Assigned task ▸
Only the lines below from the one containing "grey traffic cone: none" to the one containing "brown pyramid: [60,595,126,649]" should be repeated, both included and unchanged.

Data shown START

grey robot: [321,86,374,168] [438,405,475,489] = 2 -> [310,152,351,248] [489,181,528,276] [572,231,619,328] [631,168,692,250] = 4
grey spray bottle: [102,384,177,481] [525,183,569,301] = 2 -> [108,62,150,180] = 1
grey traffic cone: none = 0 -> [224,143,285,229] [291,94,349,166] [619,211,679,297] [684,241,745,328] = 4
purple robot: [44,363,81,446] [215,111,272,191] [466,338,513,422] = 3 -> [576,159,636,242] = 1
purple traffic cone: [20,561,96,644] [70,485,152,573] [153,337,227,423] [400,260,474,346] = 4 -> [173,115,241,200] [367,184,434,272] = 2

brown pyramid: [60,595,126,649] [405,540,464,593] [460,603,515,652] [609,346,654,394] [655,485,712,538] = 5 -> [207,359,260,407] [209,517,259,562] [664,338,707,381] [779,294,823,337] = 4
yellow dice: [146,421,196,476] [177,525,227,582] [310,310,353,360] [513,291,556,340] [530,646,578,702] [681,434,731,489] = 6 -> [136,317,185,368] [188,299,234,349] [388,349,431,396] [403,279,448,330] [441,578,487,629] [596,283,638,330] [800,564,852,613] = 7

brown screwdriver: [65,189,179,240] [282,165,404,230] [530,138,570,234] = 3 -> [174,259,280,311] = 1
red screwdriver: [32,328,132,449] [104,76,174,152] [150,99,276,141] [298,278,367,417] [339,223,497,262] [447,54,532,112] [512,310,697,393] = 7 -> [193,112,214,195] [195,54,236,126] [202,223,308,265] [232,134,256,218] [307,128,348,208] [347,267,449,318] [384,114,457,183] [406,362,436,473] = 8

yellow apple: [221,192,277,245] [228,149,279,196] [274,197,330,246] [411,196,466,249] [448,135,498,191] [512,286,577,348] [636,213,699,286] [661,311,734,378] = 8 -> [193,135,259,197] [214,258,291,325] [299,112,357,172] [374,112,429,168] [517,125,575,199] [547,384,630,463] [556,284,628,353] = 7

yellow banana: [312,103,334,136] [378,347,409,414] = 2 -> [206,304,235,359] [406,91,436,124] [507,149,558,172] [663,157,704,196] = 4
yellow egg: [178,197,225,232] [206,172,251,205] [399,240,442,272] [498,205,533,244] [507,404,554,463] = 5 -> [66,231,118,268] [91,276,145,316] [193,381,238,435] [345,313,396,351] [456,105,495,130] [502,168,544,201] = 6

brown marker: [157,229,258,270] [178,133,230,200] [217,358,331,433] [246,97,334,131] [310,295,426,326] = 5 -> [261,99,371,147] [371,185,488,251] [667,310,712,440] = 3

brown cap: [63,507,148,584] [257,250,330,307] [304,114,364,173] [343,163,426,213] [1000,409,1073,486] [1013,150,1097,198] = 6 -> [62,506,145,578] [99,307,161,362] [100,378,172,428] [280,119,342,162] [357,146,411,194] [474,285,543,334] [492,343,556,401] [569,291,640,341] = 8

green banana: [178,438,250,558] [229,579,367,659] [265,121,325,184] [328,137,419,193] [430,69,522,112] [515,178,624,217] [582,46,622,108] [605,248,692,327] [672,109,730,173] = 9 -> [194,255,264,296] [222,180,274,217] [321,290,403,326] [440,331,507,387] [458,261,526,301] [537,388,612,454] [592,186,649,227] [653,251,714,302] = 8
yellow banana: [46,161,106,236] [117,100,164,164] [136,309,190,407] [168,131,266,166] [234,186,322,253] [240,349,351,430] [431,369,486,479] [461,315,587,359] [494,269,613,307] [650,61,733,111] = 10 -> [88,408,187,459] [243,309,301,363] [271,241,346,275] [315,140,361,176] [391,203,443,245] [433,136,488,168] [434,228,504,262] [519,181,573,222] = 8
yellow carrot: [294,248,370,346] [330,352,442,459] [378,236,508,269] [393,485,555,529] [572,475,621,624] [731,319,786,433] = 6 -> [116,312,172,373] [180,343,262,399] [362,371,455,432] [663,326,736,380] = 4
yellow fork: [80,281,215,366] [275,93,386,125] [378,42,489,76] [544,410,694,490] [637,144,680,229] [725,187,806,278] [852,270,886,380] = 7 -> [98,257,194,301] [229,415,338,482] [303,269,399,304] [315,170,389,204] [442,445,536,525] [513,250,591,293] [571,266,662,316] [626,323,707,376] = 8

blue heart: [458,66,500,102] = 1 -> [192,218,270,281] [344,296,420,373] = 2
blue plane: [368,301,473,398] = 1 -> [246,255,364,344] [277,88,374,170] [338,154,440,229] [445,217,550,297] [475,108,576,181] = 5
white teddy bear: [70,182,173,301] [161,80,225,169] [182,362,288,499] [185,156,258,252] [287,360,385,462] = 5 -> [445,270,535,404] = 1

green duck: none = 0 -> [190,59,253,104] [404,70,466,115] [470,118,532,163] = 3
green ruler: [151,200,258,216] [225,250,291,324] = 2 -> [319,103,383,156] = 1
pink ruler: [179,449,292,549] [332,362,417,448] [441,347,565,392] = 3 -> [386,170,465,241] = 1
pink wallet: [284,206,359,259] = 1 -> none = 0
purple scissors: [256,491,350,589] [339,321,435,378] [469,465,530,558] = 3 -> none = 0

Data shown END

Completed exercise ▸
grey traffic cone: none = 0 -> [224,143,285,229] [291,94,349,166] [619,211,679,297] [684,241,745,328] = 4
purple robot: [44,363,81,446] [215,111,272,191] [466,338,513,422] = 3 -> [576,159,636,242] = 1
purple traffic cone: [20,561,96,644] [70,485,152,573] [153,337,227,423] [400,260,474,346] = 4 -> [173,115,241,200] [367,184,434,272] = 2

brown pyramid: [60,595,126,649] [405,540,464,593] [460,603,515,652] [609,346,654,394] [655,485,712,538] = 5 -> [207,359,260,407] [209,517,259,562] [664,338,707,381] [779,294,823,337] = 4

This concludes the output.